Dataset excerpts:
******

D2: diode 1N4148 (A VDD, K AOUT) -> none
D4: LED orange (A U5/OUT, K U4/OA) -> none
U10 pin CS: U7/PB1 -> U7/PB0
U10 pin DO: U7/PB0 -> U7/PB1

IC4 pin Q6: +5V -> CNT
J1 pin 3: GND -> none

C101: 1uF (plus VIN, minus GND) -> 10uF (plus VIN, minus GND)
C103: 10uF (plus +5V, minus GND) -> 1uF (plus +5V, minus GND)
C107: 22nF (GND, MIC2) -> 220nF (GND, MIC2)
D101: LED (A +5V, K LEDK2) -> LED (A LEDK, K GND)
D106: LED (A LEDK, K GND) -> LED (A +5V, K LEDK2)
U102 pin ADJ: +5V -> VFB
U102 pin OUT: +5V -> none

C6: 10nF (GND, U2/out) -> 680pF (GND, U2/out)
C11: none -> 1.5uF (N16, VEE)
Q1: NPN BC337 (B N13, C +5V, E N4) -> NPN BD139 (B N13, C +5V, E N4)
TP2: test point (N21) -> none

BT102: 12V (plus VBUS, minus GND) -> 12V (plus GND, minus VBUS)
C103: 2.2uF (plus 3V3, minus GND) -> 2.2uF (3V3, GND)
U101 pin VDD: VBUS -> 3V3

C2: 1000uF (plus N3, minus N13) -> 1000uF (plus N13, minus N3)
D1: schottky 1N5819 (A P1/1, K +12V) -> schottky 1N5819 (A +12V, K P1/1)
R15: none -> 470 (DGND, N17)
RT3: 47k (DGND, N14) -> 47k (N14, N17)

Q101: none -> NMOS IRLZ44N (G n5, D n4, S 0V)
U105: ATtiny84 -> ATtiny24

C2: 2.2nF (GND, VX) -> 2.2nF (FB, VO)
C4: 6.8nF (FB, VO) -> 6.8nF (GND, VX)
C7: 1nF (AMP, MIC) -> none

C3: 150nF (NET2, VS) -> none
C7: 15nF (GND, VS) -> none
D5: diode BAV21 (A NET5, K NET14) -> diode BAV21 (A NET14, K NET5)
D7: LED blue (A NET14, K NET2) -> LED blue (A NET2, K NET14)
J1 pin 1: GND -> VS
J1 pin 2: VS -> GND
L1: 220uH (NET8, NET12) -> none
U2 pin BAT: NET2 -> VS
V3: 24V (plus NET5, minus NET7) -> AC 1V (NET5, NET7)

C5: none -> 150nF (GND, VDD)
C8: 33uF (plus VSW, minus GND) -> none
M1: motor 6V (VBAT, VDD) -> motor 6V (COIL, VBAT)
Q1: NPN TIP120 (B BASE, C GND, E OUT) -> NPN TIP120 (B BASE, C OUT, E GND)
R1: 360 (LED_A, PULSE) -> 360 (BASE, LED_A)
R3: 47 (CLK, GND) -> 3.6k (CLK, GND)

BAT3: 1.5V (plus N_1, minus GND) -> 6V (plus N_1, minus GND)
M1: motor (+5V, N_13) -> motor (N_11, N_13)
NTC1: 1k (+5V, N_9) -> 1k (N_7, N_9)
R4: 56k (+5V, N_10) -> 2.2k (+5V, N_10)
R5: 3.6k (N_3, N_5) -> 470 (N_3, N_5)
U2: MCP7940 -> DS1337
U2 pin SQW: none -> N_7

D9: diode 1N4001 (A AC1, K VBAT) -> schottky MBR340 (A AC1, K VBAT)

******

What you have to do: Your task is to extract all of the records exactly.

Response below:
D2: diode 1N4148 (A VDD, K AOUT) -> none
D4: LED orange (A U5/OUT, K U4/OA) -> none
U10 pin CS: U7/PB1 -> U7/PB0
U10 pin DO: U7/PB0 -> U7/PB1

IC4 pin Q6: +5V -> CNT
J1 pin 3: GND -> none

C101: 1uF (plus VIN, minus GND) -> 10uF (plus VIN, minus GND)
C103: 10uF (plus +5V, minus GND) -> 1uF (plus +5V, minus GND)
C107: 22nF (GND, MIC2) -> 220nF (GND, MIC2)
D101: LED (A +5V, K LEDK2) -> LED (A LEDK, K GND)
D106: LED (A LEDK, K GND) -> LED (A +5V, K LEDK2)
U102 pin ADJ: +5V -> VFB
U102 pin OUT: +5V -> none

C6: 10nF (GND, U2/out) -> 680pF (GND, U2/out)
C11: none -> 1.5uF (N16, VEE)
Q1: NPN BC337 (B N13, C +5V, E N4) -> NPN BD139 (B N13, C +5V, E N4)
TP2: test point (N21) -> none

BT102: 12V (plus VBUS, minus GND) -> 12V (plus GND, minus VBUS)
C103: 2.2uF (plus 3V3, minus GND) -> 2.2uF (3V3, GND)
U101 pin VDD: VBUS -> 3V3

C2: 1000uF (plus N3, minus N13) -> 1000uF (plus N13, minus N3)
D1: schottky 1N5819 (A P1/1, K +12V) -> schottky 1N5819 (A +12V, K P1/1)
R15: none -> 470 (DGND, N17)
RT3: 47k (DGND, N14) -> 47k (N14, N17)

Q101: none -> NMOS IRLZ44N (G n5, D n4, S 0V)
U105: ATtiny84 -> ATtiny24

C2: 2.2nF (GND, VX) -> 2.2nF (FB, VO)
C4: 6.8nF (FB, VO) -> 6.8nF (GND, VX)
C7: 1nF (AMP, MIC) -> none

C3: 150nF (NET2, VS) -> none
C7: 15nF (GND, VS) -> none
D5: diode BAV21 (A NET5, K NET14) -> diode BAV21 (A NET14, K NET5)
D7: LED blue (A NET14, K NET2) -> LED blue (A NET2, K NET14)
J1 pin 1: GND -> VS
J1 pin 2: VS -> GND
L1: 220uH (NET8, NET12) -> none
U2 pin BAT: NET2 -> VS
V3: 24V (plus NET5, minus NET7) -> AC 1V (NET5, NET7)

C5: none -> 150nF (GND, VDD)
C8: 33uF (plus VSW, minus GND) -> none
M1: motor 6V (VBAT, VDD) -> motor 6V (COIL, VBAT)
Q1: NPN TIP120 (B BASE, C GND, E OUT) -> NPN TIP120 (B BASE, C OUT, E GND)
R1: 360 (LED_A, PULSE) -> 360 (BASE, LED_A)
R3: 47 (CLK, GND) -> 3.6k (CLK, GND)

BAT3: 1.5V (plus N_1, minus GND) -> 6V (plus N_1, minus GND)
M1: motor (+5V, N_13) -> motor (N_11, N_13)
NTC1: 1k (+5V, N_9) -> 1k (N_7, N_9)
R4: 56k (+5V, N_10) -> 2.2k (+5V, N_10)
R5: 3.6k (N_3, N_5) -> 470 (N_3, N_5)
U2: MCP7940 -> DS1337
U2 pin SQW: none -> N_7

D9: diode 1N4001 (A AC1, K VBAT) -> schottky MBR340 (A AC1, K VBAT)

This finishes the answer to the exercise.